_WORK ORDER_.
Under this line is some data; print exactly the lines from the one containing "(513, 447) = (361, 216): none -> orange cone" through its last line, without pictures.

*** Opening DATA SECTION ***

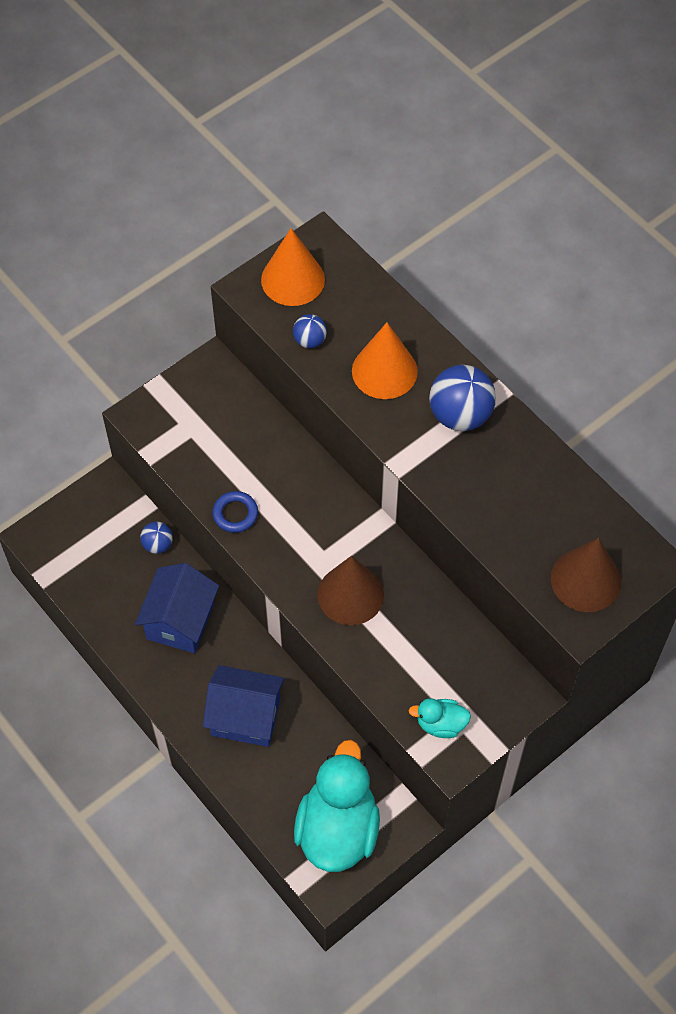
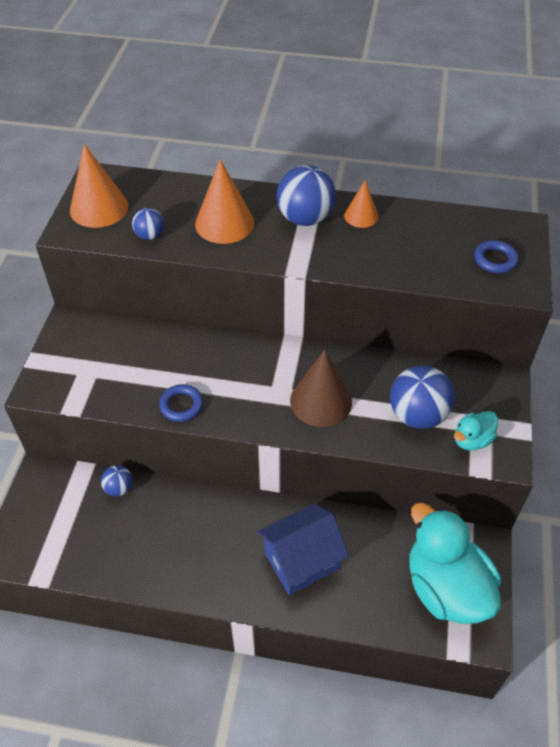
camera: 40 degrees left, 10 degrees down
(180, 621) = (186, 529): blue house -> none
(418, 668) = (417, 415): none -> blue ball
(513, 447) = (361, 216): none -> orange cone
(585, 580) = (495, 260): brown cone -> blue ring

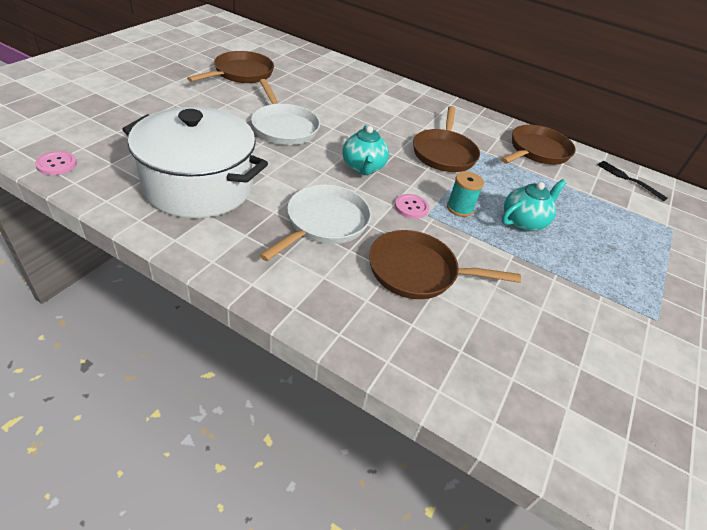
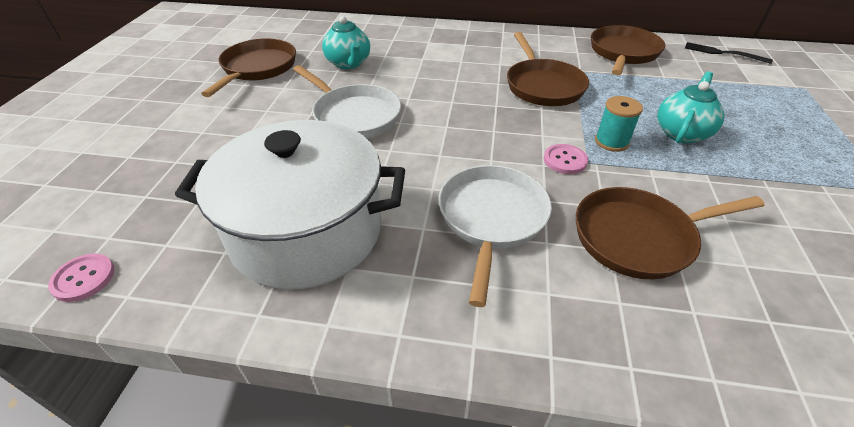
camera: 15 degrees left, 0 degrees up
(363, 168) = (477, 132): turquoise teapot -> turquoise teapot (348, 63)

*** Closing DATA SECTION ***

_COMPLETED TASK_.
(513, 447) = (361, 216): none -> orange cone
(585, 580) = (495, 260): brown cone -> blue ring

camera: 15 degrees left, 0 degrees up
(363, 168) = (477, 132): turquoise teapot -> turquoise teapot (348, 63)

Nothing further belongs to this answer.